··· RECORDS TO PROCESS
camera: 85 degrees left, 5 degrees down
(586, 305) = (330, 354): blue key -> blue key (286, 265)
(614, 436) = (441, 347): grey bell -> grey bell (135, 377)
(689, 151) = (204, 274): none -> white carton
······
··· RECORDS TO PROCESS
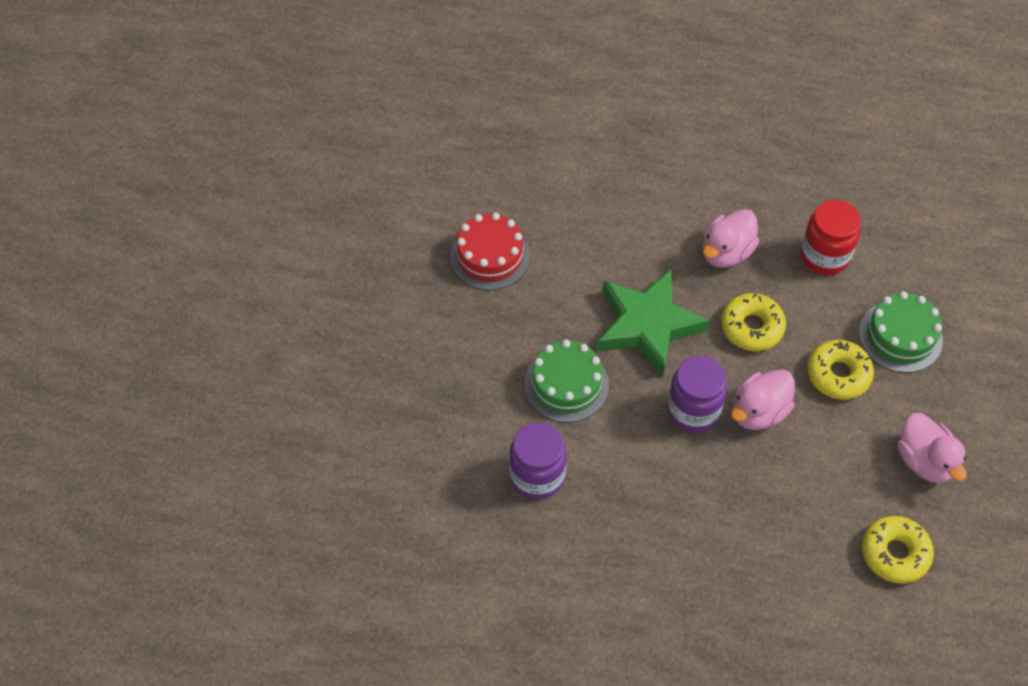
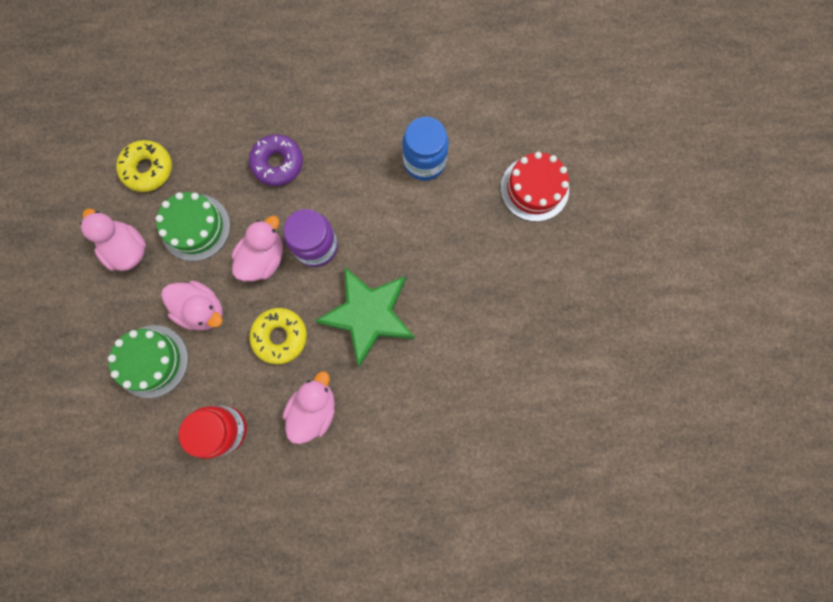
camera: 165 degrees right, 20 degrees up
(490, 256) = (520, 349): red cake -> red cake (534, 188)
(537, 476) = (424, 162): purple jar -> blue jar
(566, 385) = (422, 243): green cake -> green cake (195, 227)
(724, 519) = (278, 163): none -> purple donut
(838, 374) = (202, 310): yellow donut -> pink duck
······
Write out exactly the lines above from the line with "(566, 385) = (422, 243): green" through the line with "(838, 374) = (202, 310): yellow", both of them included, and leave out all other lines.

(566, 385) = (422, 243): green cake -> green cake (195, 227)
(724, 519) = (278, 163): none -> purple donut
(838, 374) = (202, 310): yellow donut -> pink duck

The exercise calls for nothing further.